List every line below that contains the word "clef".

◆ Dataset records:
━━━━━━
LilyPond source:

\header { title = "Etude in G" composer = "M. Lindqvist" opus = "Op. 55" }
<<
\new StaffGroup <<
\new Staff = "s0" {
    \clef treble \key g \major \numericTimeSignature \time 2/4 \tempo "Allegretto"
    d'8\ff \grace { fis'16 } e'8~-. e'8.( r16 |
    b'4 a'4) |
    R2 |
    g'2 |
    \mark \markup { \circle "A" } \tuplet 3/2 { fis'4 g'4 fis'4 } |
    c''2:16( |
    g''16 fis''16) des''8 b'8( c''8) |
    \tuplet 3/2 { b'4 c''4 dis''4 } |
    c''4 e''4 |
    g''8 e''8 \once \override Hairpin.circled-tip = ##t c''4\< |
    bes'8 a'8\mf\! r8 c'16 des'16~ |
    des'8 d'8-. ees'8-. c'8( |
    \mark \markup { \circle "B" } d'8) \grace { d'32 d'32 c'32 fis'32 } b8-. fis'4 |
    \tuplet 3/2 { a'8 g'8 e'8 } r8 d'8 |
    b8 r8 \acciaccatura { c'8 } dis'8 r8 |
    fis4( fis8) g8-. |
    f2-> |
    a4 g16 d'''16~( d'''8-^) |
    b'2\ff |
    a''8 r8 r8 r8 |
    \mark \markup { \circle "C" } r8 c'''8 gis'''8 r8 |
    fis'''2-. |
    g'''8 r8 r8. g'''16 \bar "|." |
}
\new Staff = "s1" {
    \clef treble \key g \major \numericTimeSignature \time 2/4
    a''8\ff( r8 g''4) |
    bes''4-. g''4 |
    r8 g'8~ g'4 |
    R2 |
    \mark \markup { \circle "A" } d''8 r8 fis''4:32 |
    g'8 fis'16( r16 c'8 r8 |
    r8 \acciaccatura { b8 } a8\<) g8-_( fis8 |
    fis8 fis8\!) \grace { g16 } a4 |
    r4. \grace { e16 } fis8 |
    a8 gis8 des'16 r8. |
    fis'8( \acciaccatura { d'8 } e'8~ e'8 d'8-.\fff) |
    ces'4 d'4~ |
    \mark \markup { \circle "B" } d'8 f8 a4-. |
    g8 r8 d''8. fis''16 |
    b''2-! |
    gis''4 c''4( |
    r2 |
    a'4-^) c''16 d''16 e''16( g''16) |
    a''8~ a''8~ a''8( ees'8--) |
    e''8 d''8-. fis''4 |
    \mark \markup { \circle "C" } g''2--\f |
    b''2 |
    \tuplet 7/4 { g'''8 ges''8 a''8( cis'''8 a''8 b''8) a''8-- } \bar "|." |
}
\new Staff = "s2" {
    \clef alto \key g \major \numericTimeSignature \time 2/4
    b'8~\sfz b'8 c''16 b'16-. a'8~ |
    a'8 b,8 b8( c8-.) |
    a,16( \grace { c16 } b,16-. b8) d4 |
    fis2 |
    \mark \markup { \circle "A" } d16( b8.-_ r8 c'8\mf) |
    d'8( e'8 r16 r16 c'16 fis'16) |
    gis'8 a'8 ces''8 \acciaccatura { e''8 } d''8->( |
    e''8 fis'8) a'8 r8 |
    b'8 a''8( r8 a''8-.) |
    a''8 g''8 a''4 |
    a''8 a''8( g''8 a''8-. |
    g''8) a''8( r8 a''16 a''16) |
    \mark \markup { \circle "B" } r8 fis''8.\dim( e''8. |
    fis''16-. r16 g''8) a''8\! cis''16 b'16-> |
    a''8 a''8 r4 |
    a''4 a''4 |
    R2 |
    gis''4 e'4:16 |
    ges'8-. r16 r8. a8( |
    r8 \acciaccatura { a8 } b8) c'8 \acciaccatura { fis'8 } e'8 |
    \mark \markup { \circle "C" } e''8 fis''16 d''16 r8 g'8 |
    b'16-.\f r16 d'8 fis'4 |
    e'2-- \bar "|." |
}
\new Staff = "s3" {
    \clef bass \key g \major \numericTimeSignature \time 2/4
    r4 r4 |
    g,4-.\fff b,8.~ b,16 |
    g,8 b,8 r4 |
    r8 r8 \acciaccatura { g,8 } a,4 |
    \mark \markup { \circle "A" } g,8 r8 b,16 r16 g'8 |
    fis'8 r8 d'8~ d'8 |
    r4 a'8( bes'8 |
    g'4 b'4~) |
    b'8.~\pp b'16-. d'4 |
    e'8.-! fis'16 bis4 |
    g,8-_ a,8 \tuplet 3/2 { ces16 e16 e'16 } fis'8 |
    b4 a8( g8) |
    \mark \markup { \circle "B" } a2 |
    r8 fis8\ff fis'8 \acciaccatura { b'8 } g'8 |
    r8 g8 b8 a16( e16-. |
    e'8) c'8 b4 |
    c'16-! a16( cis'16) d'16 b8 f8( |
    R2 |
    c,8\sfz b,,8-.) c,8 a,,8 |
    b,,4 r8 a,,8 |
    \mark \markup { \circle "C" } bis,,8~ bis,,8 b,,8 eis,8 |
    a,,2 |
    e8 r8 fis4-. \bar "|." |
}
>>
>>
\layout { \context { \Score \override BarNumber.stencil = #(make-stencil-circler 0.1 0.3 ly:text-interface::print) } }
━━━━━━
◆ Answer to the problem:
    \clef treble \key g \major \numericTimeSignature \time 2/4 \tempo "Allegretto"
    \clef treble \key g \major \numericTimeSignature \time 2/4
    \clef alto \key g \major \numericTimeSignature \time 2/4
    \clef bass \key g \major \numericTimeSignature \time 2/4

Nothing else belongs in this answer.